Problem requirements: Write out the line with "T1: NPN BD139" and each line after it to the end of the material, exactly as they appear and with nothing else.

Material for the task Block Start

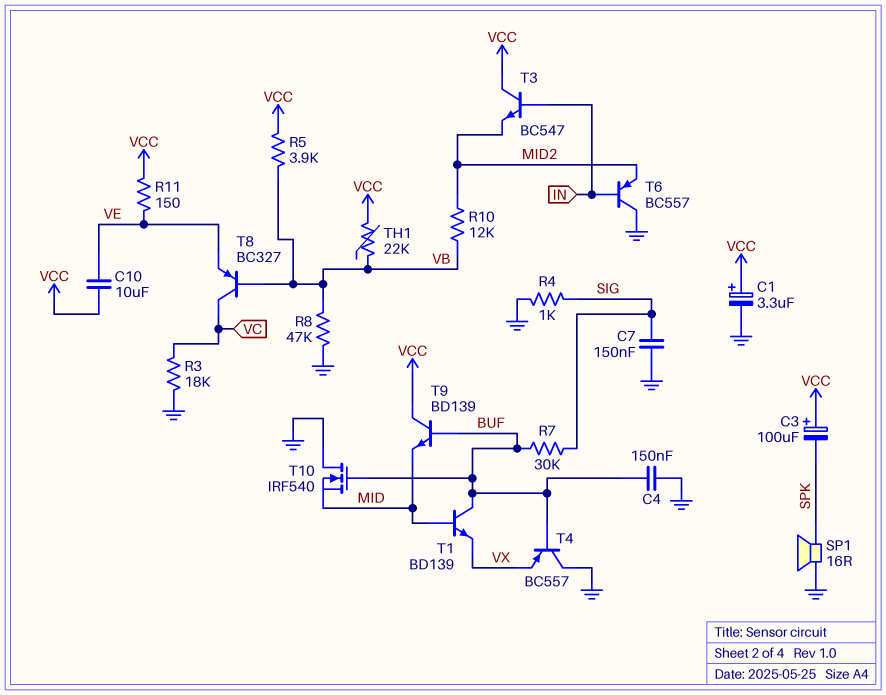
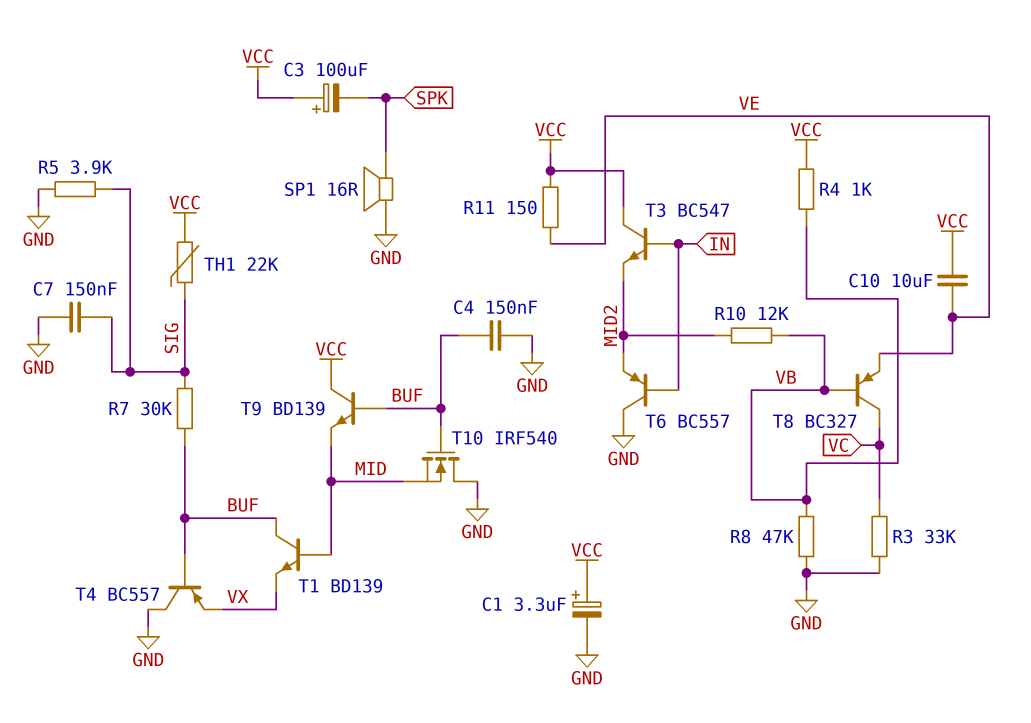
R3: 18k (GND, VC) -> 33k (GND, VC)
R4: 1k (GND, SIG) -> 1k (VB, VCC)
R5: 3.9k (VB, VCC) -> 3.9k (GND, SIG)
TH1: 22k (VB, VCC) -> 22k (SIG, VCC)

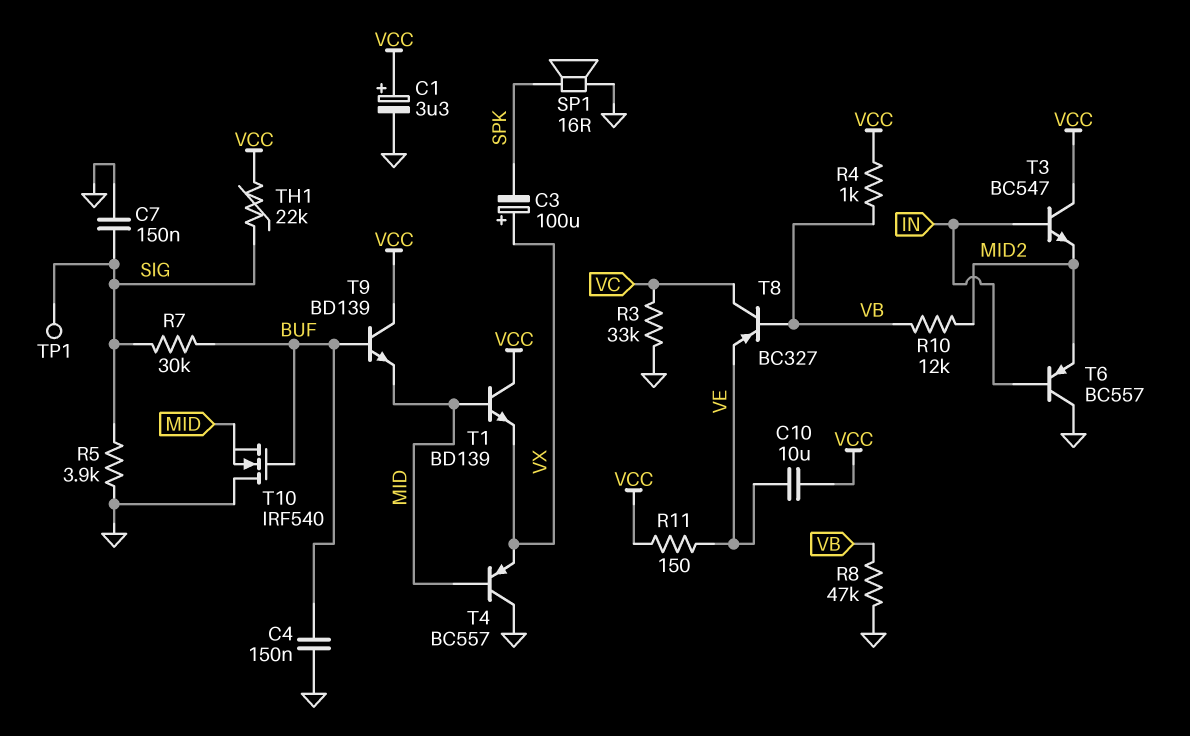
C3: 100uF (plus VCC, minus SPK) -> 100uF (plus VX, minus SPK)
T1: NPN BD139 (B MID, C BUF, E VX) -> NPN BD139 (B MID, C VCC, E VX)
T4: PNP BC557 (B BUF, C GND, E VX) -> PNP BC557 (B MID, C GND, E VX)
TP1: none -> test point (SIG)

Material for the task Block End

Result of this exercise:
T1: NPN BD139 (B MID, C BUF, E VX) -> NPN BD139 (B MID, C VCC, E VX)
T4: PNP BC557 (B BUF, C GND, E VX) -> PNP BC557 (B MID, C GND, E VX)
TP1: none -> test point (SIG)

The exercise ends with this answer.